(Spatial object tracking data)
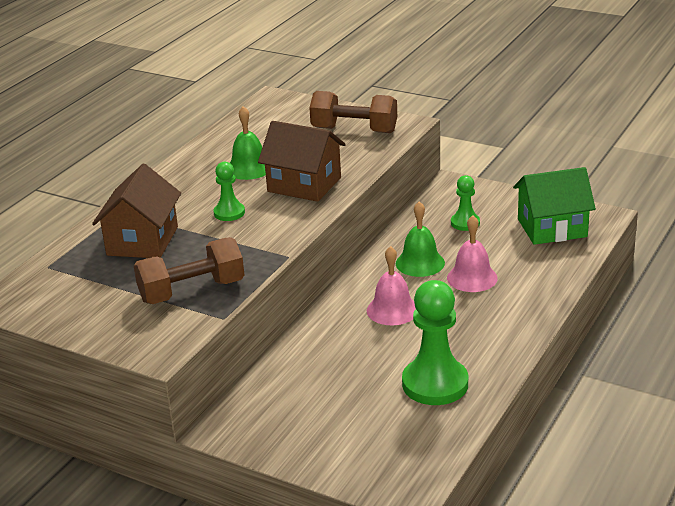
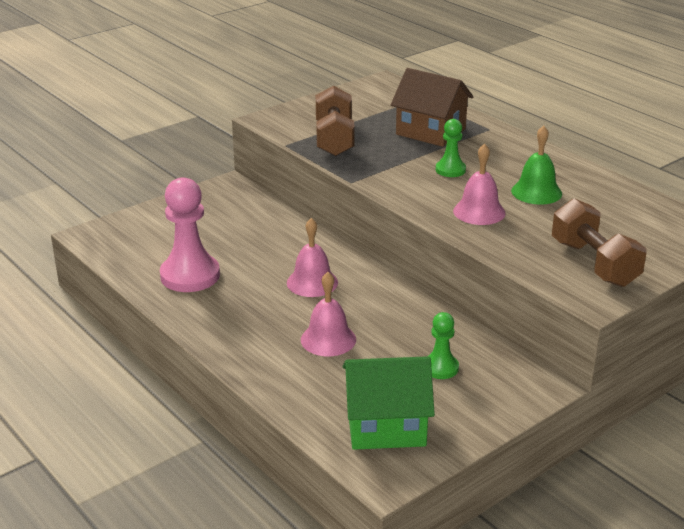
camera: 110 degrees right, 0 degrees up
brown house [258,121,346,202] -> pink bell [453,144,506,225]
brown dumbbell [309,91,397,133] -> brown dumbbell turned 60 degrees counterclockwise [552,198,647,287]
green bell [396,201,445,277] -> none
green pawn [402,280,468,405] -> pink pawn [160,177,220,292]
green house [513,167,596,245] -> green house turned 75 degrees clockwise [342,356,435,450]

= EXERCISE DESCRIPTION =
Every record above should be set down exactly, with the pictures left out.

= TASK SOLUTION =
camera: 110 degrees right, 0 degrees up
brown house [258,121,346,202] -> pink bell [453,144,506,225]
brown dumbbell [309,91,397,133] -> brown dumbbell turned 60 degrees counterclockwise [552,198,647,287]
green bell [396,201,445,277] -> none
green pawn [402,280,468,405] -> pink pawn [160,177,220,292]
green house [513,167,596,245] -> green house turned 75 degrees clockwise [342,356,435,450]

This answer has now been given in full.